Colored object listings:
•••••
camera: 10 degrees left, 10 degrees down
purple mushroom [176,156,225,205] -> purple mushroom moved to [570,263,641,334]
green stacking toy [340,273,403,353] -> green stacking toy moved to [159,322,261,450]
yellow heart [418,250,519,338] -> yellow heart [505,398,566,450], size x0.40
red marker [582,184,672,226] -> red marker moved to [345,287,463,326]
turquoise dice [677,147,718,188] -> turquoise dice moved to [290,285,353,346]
•••••
> Exercise description
Transcribe all of the data, keeping every line identical.

> Reply to the exercise
camera: 10 degrees left, 10 degrees down
purple mushroom [176,156,225,205] -> purple mushroom moved to [570,263,641,334]
green stacking toy [340,273,403,353] -> green stacking toy moved to [159,322,261,450]
yellow heart [418,250,519,338] -> yellow heart [505,398,566,450], size x0.40
red marker [582,184,672,226] -> red marker moved to [345,287,463,326]
turquoise dice [677,147,718,188] -> turquoise dice moved to [290,285,353,346]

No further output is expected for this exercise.